TASK TO CARRY OUT: Using the entries below, write out the line with "R4: 4.7k (VFB, VRAW) -> 4.7k (GND, VFB)", the line with "R9: none -> 3.3k (SDA, VS)", and every line in between, exactly as each is written.

Excerpts from a dataset:
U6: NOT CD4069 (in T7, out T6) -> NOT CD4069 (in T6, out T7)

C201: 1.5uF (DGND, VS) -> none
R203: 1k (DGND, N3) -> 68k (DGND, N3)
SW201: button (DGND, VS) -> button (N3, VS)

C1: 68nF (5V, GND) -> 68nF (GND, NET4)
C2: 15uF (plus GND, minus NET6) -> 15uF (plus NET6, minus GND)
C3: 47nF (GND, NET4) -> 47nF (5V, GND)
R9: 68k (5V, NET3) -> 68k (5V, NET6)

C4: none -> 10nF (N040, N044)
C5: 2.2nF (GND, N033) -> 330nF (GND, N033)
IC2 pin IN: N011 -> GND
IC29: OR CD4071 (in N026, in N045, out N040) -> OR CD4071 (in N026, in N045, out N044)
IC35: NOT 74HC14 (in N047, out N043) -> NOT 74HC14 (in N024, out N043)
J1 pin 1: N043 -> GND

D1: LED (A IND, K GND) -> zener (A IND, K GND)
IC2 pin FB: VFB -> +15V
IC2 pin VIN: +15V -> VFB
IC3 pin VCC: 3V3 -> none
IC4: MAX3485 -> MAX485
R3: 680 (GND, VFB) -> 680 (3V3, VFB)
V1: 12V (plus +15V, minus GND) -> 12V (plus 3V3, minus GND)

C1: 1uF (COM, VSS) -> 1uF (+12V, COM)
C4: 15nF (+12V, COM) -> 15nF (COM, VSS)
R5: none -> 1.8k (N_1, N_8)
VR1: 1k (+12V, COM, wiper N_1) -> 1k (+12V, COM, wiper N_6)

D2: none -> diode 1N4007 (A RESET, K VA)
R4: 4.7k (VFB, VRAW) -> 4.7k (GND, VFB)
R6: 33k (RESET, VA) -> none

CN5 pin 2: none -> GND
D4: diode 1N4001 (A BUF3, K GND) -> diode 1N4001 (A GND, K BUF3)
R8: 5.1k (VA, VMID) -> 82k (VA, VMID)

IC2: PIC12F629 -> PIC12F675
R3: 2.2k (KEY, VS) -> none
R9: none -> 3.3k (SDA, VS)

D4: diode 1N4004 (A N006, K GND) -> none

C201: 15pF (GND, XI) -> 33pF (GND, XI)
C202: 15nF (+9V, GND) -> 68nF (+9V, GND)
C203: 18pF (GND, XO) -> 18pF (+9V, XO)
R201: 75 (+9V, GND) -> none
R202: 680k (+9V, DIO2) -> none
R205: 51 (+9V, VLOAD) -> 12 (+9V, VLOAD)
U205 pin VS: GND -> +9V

RESPONSE AREA:
R4: 4.7k (VFB, VRAW) -> 4.7k (GND, VFB)
R6: 33k (RESET, VA) -> none

CN5 pin 2: none -> GND
D4: diode 1N4001 (A BUF3, K GND) -> diode 1N4001 (A GND, K BUF3)
R8: 5.1k (VA, VMID) -> 82k (VA, VMID)

IC2: PIC12F629 -> PIC12F675
R3: 2.2k (KEY, VS) -> none
R9: none -> 3.3k (SDA, VS)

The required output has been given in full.